Copy out every line of the material below word for word, leaving out the pictures.

* Start Input records *

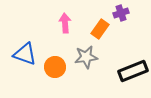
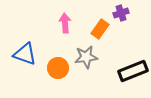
orange circle: moved 3 px right, 1 px down
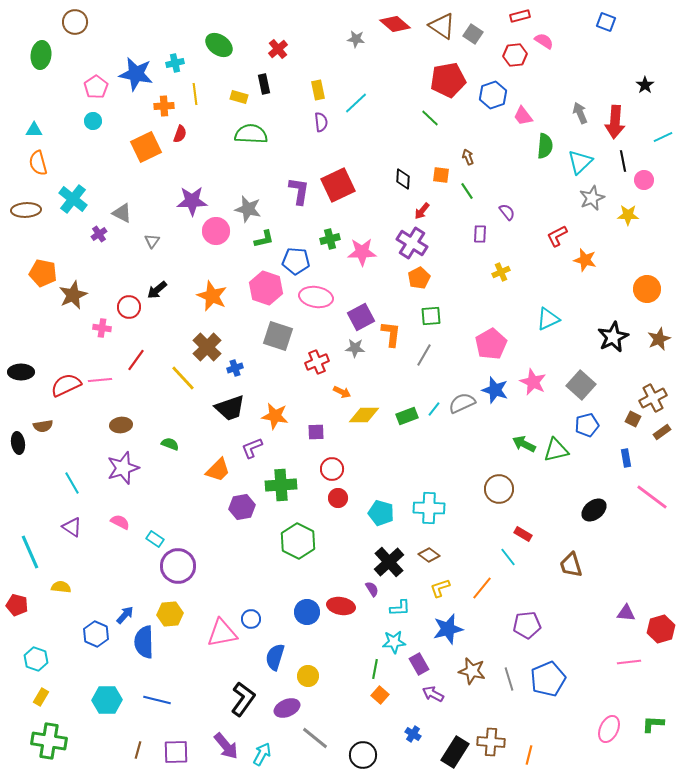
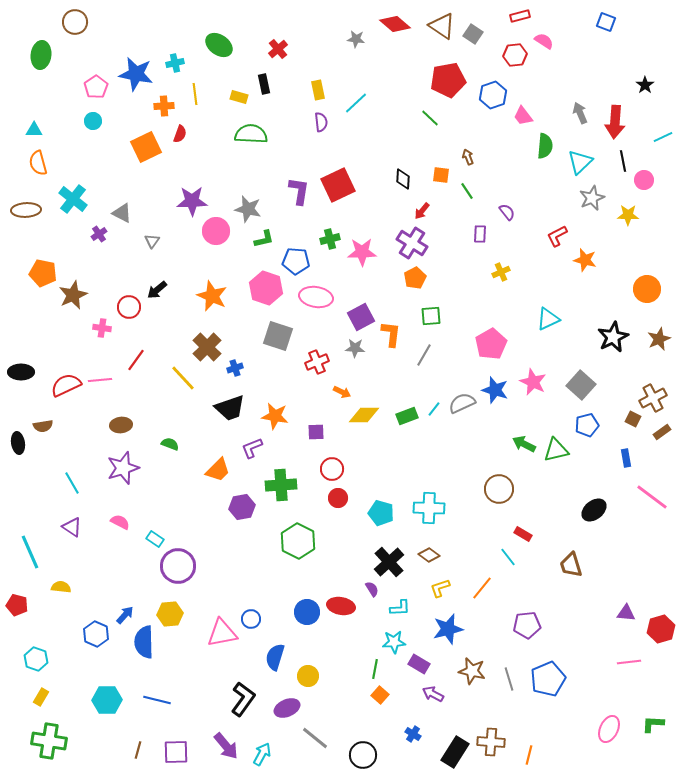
orange pentagon at (419, 278): moved 4 px left
purple rectangle at (419, 664): rotated 30 degrees counterclockwise
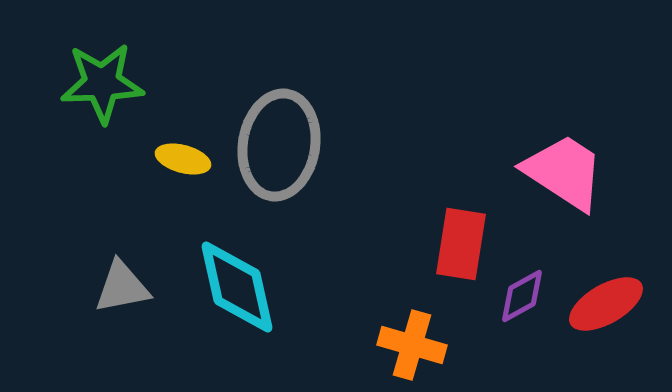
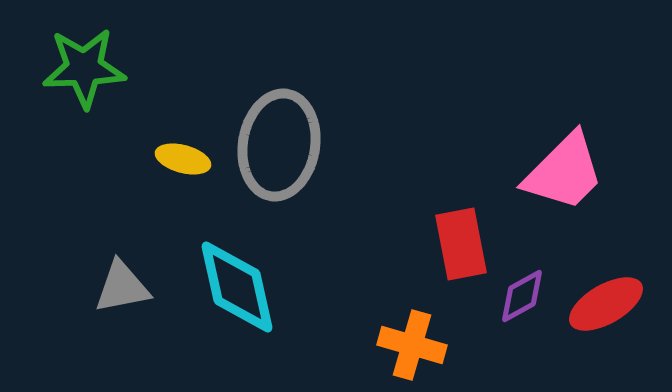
green star: moved 18 px left, 15 px up
pink trapezoid: rotated 102 degrees clockwise
red rectangle: rotated 20 degrees counterclockwise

* End Input records *

Solution for this problem>
orange circle: moved 3 px right, 1 px down
orange pentagon at (419, 278): moved 4 px left
purple rectangle at (419, 664): rotated 30 degrees counterclockwise
green star: moved 18 px left, 15 px up
pink trapezoid: rotated 102 degrees clockwise
red rectangle: rotated 20 degrees counterclockwise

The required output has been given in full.